*** Records to use ***

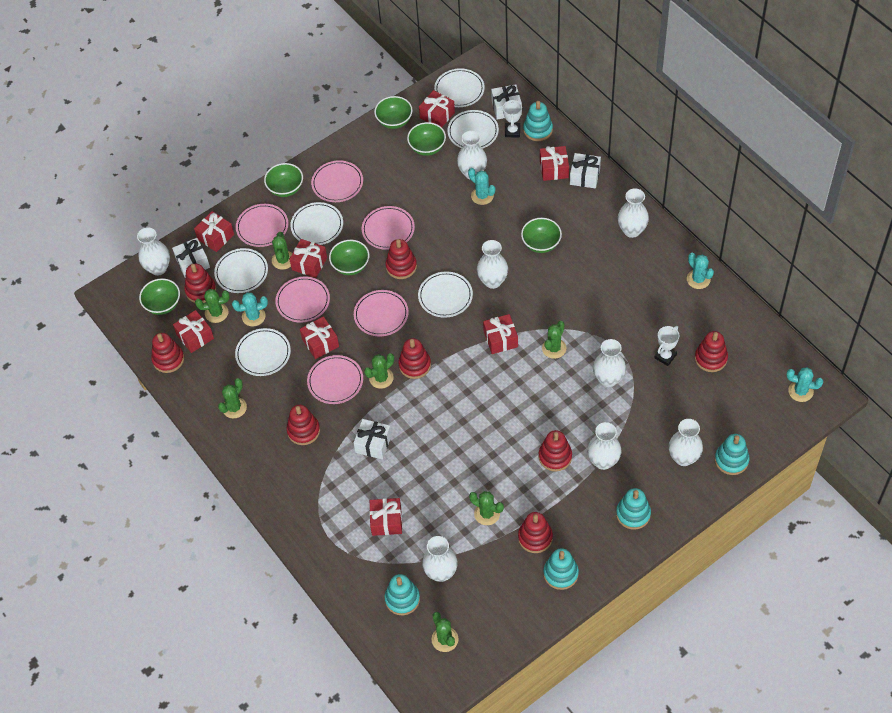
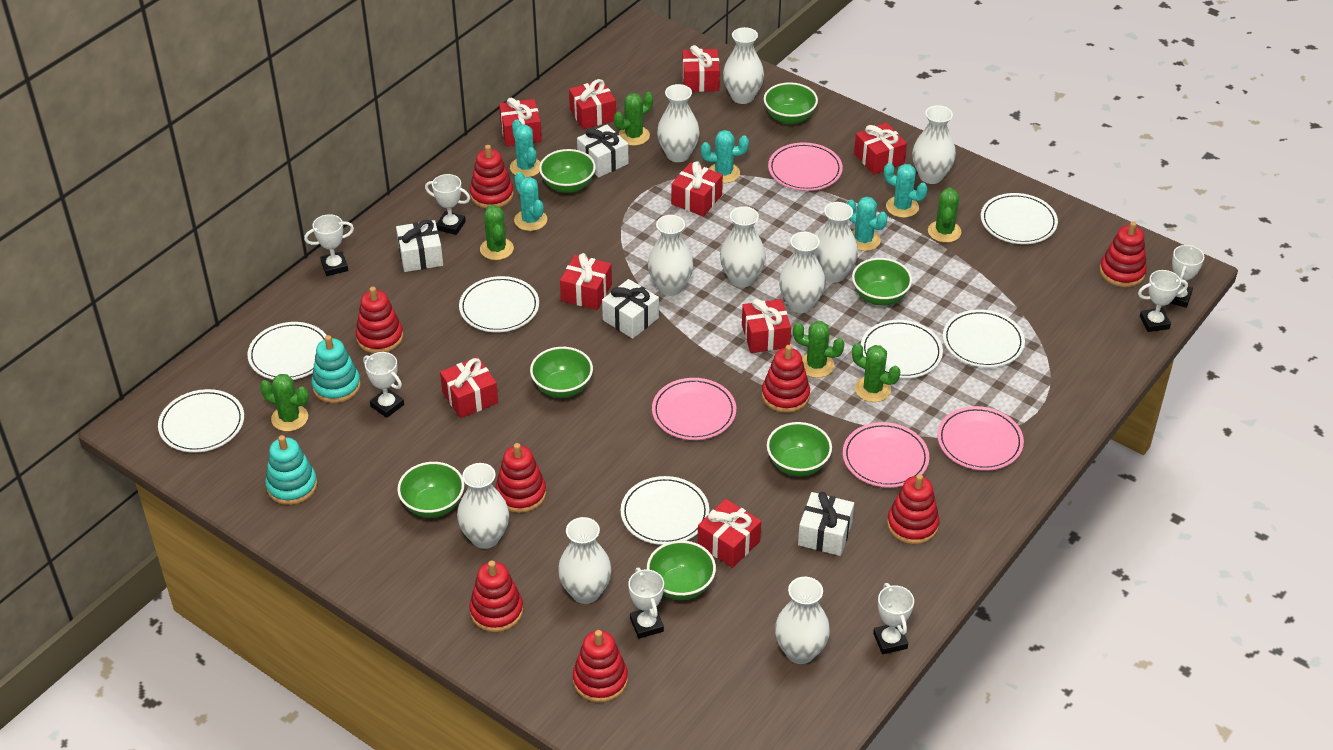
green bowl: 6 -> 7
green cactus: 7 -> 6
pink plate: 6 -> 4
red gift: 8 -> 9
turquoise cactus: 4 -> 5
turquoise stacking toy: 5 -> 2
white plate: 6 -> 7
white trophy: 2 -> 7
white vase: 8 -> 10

***
*** Records to use ***

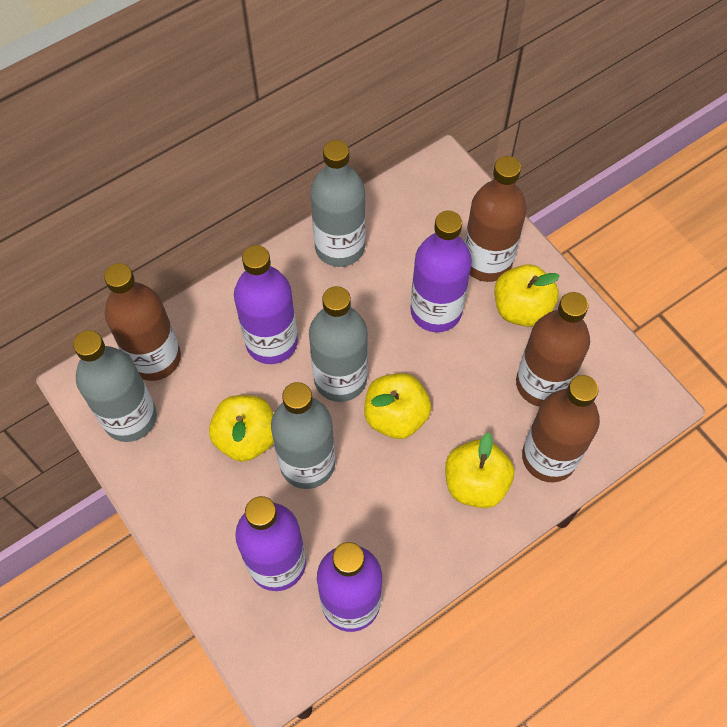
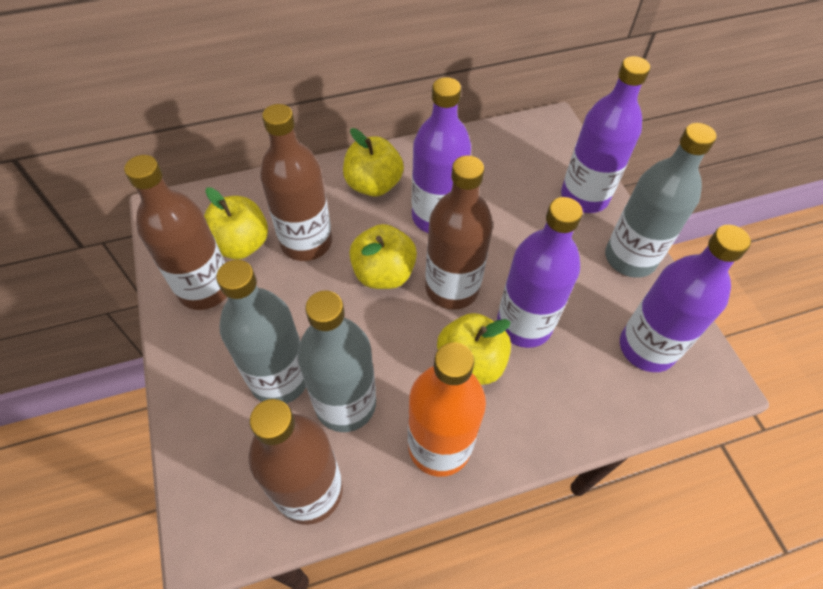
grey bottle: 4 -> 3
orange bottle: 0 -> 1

***

» What needs to be done: Reproduce exactly, and only, the part of the listing above that begins at the line with "green bowl: 6 -> 7" and goes on through the line with "white vase: 8 -> 10".

» Response to the exercise:
green bowl: 6 -> 7
green cactus: 7 -> 6
pink plate: 6 -> 4
red gift: 8 -> 9
turquoise cactus: 4 -> 5
turquoise stacking toy: 5 -> 2
white plate: 6 -> 7
white trophy: 2 -> 7
white vase: 8 -> 10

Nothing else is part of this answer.